* Data provided *
########
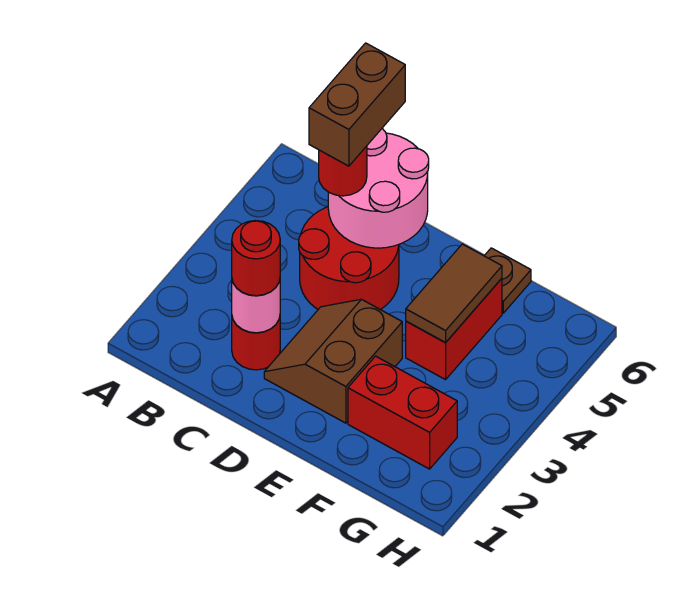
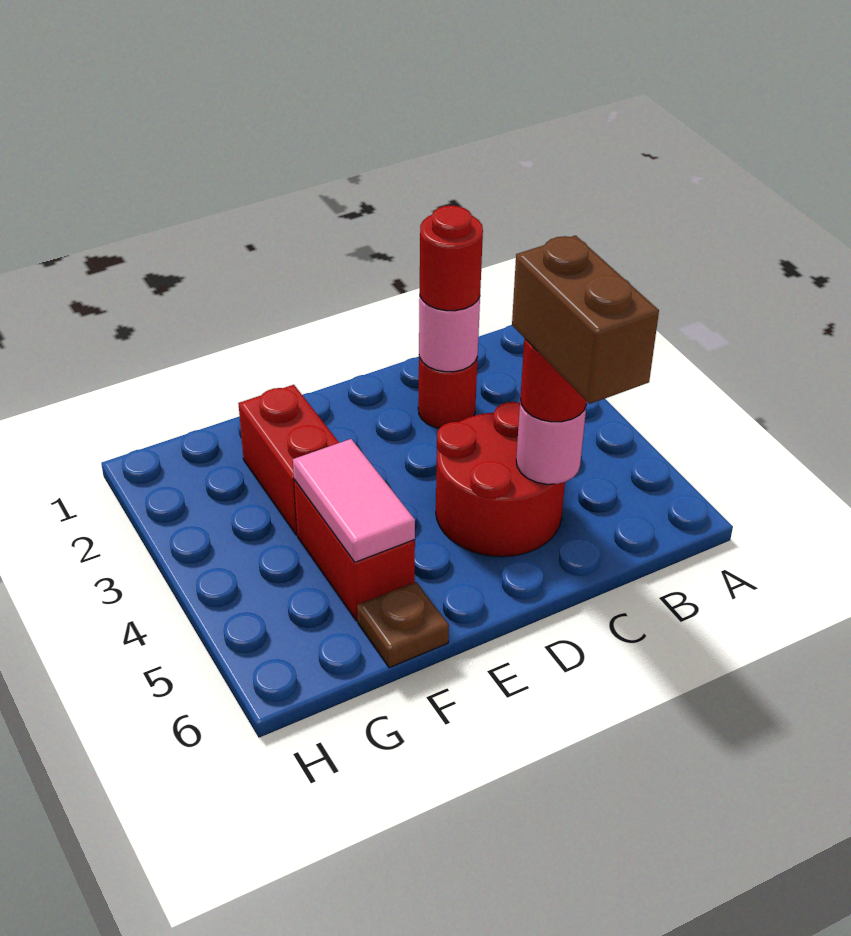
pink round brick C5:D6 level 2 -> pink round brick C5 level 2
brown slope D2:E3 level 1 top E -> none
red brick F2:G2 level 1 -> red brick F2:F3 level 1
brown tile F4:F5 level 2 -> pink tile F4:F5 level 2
########
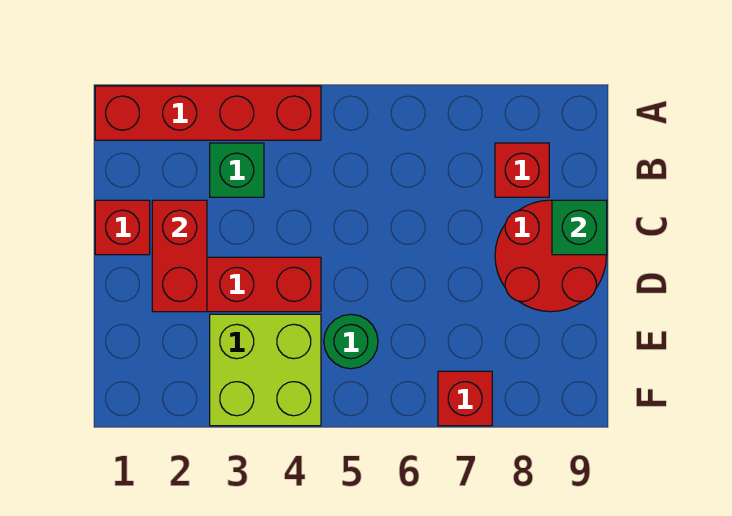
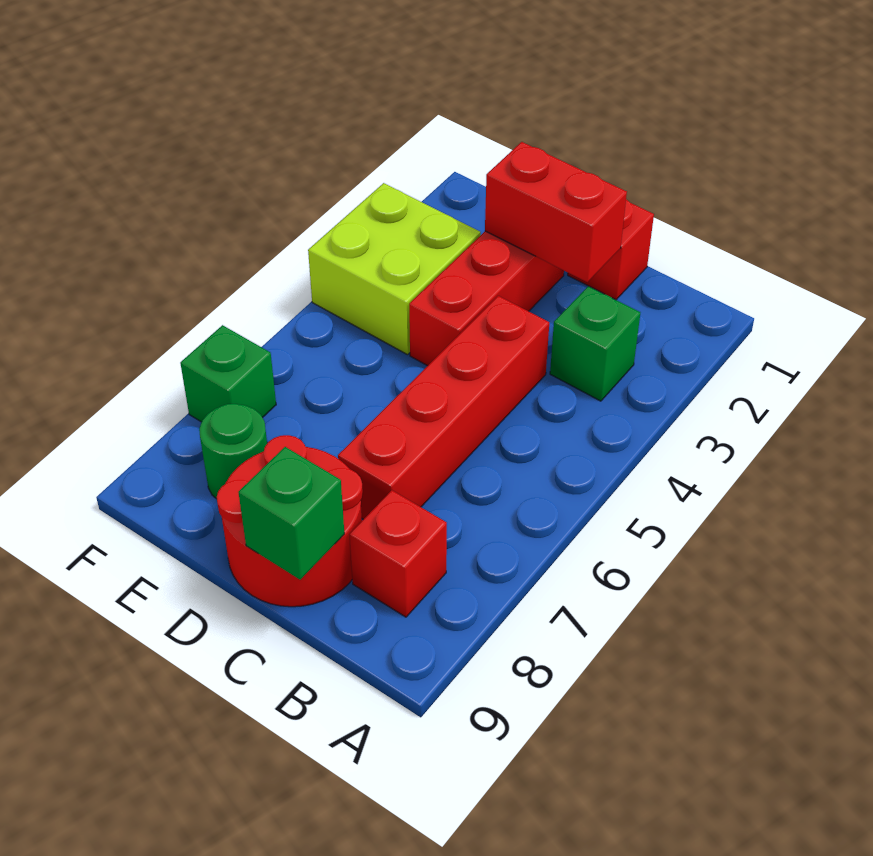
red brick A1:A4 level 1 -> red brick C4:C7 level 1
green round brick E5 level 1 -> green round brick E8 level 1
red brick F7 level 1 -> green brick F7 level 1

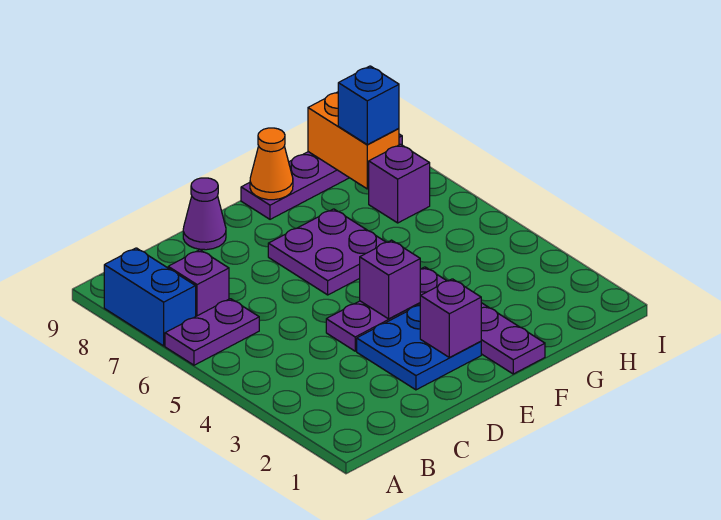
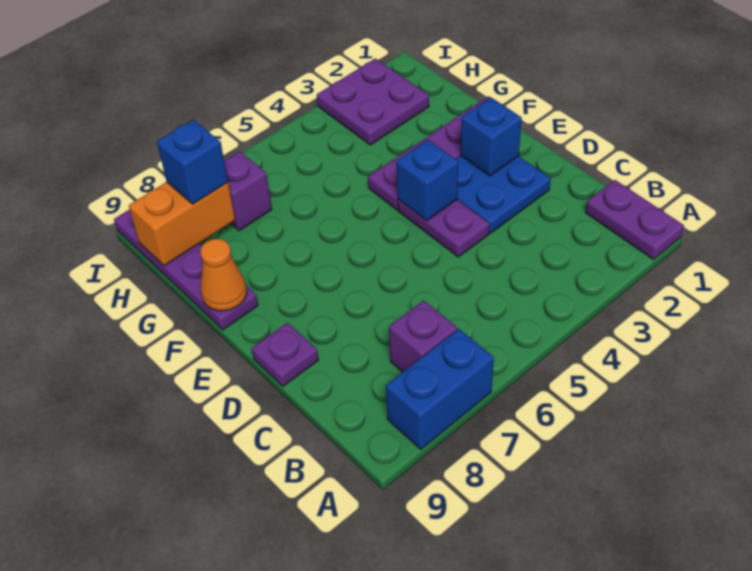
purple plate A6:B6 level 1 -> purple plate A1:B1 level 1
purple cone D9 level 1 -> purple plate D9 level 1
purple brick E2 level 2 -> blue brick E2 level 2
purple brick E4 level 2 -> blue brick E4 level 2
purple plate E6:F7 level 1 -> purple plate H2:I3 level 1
########
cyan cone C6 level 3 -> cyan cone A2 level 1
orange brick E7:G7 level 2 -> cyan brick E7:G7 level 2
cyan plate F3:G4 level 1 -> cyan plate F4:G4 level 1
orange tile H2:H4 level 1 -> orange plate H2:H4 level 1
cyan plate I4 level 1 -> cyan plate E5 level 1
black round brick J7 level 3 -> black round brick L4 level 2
########
* Exercise instructions *
Copy out all lines of the material containing the word "plate".

* Task answer *
purple plate A6:B6 level 1 -> purple plate A1:B1 level 1
purple cone D9 level 1 -> purple plate D9 level 1
purple plate E6:F7 level 1 -> purple plate H2:I3 level 1
cyan plate F3:G4 level 1 -> cyan plate F4:G4 level 1
orange tile H2:H4 level 1 -> orange plate H2:H4 level 1
cyan plate I4 level 1 -> cyan plate E5 level 1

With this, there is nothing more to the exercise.